Task
Where a line of the records holds the string "brown", copy that line.
::: Listed records
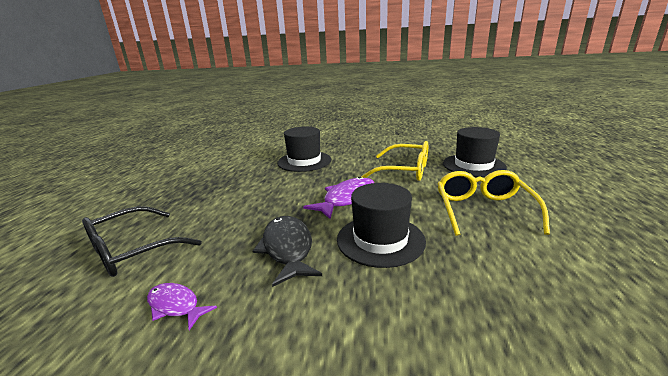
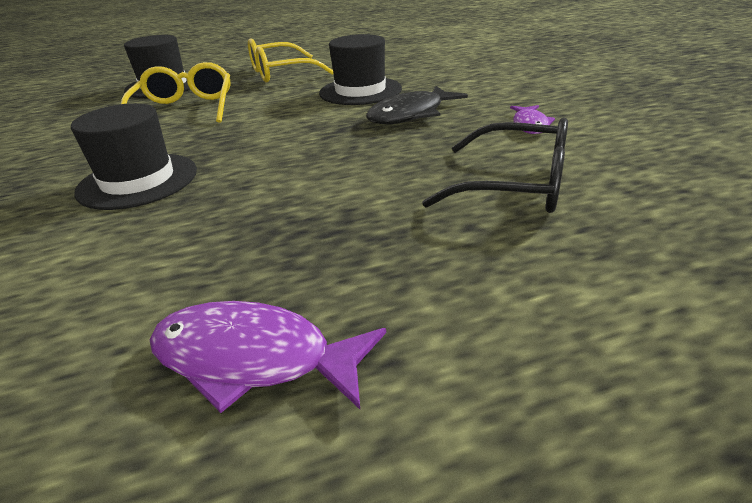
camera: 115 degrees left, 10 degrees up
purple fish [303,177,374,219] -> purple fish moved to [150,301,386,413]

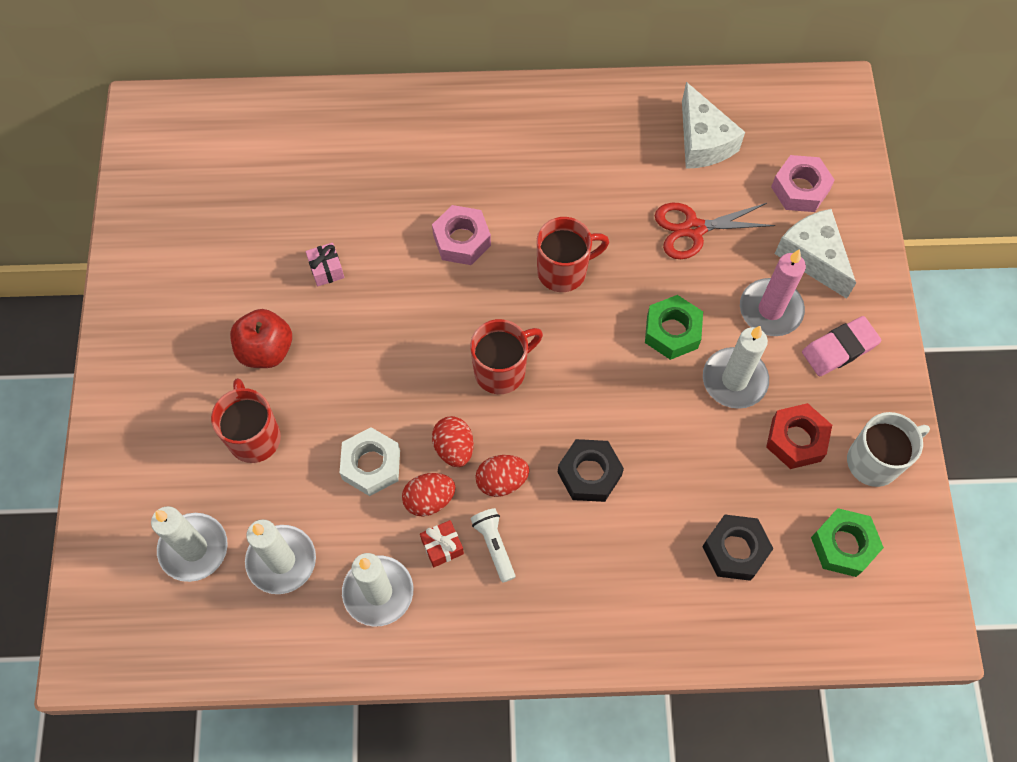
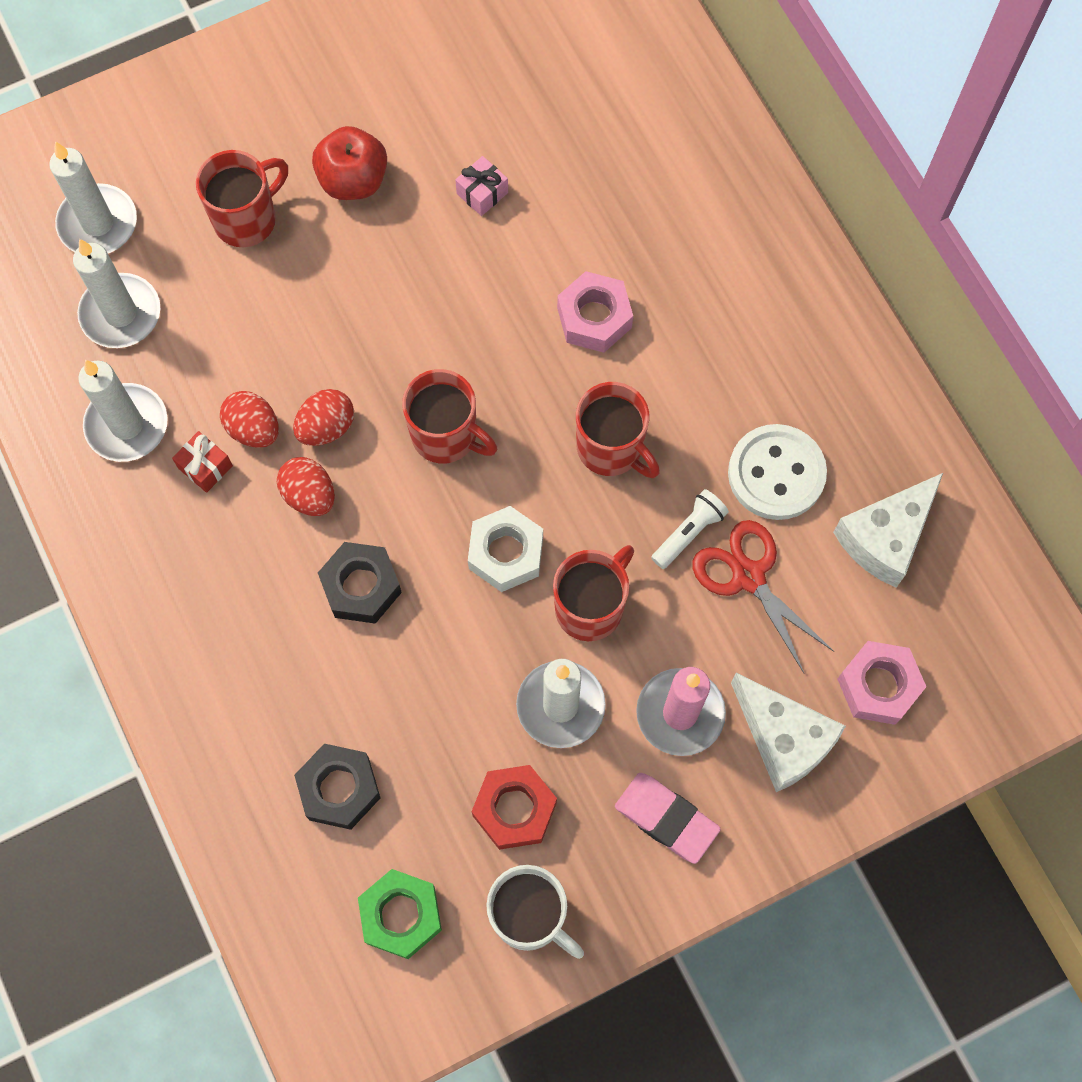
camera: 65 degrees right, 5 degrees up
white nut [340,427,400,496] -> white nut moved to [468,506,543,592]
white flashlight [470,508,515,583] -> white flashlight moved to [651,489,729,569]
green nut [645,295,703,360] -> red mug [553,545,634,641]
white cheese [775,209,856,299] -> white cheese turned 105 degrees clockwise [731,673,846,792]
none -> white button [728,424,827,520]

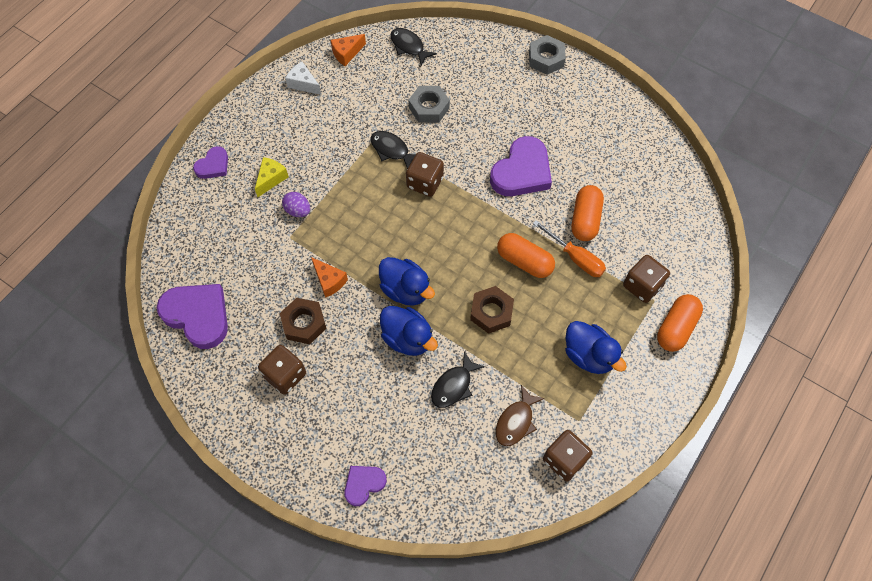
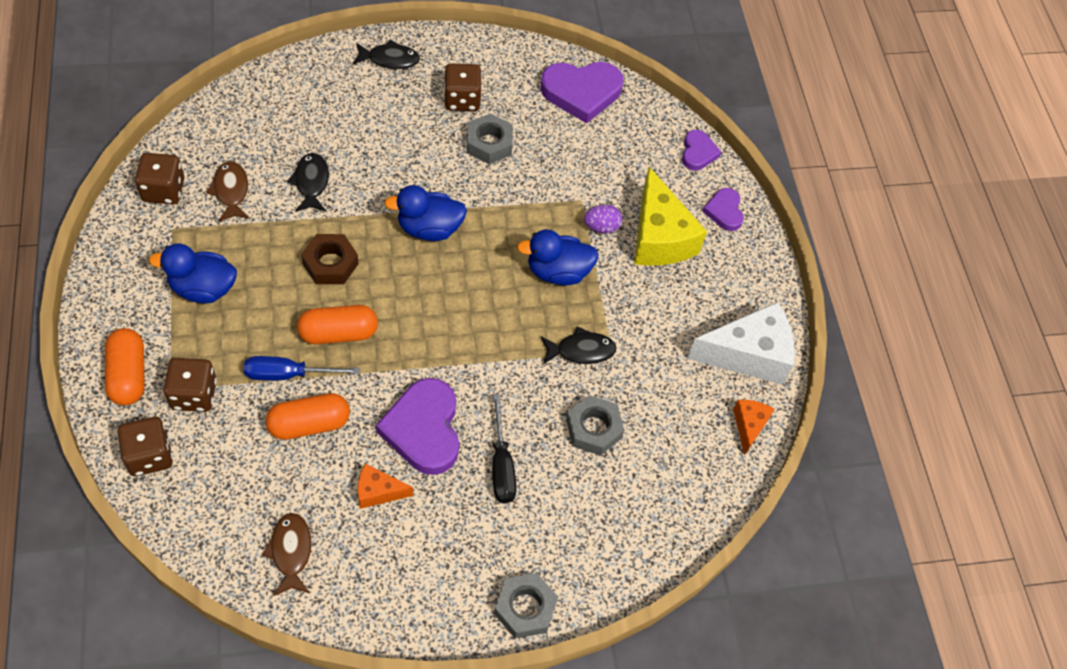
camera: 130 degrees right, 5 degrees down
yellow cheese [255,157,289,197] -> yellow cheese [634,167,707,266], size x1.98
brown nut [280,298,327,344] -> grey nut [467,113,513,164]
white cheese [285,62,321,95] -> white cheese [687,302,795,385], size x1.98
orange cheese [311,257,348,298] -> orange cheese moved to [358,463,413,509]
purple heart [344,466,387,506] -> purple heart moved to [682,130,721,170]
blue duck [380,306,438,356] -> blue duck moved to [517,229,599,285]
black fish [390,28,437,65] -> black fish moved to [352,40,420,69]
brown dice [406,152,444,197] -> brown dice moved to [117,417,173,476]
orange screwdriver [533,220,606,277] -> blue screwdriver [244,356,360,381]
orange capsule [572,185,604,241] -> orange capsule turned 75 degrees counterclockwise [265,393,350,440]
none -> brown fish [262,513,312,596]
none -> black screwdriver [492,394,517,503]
::::::
Your response
brown nut [280,298,327,344] -> grey nut [467,113,513,164]
brown dice [406,152,444,197] -> brown dice moved to [117,417,173,476]
none -> brown fish [262,513,312,596]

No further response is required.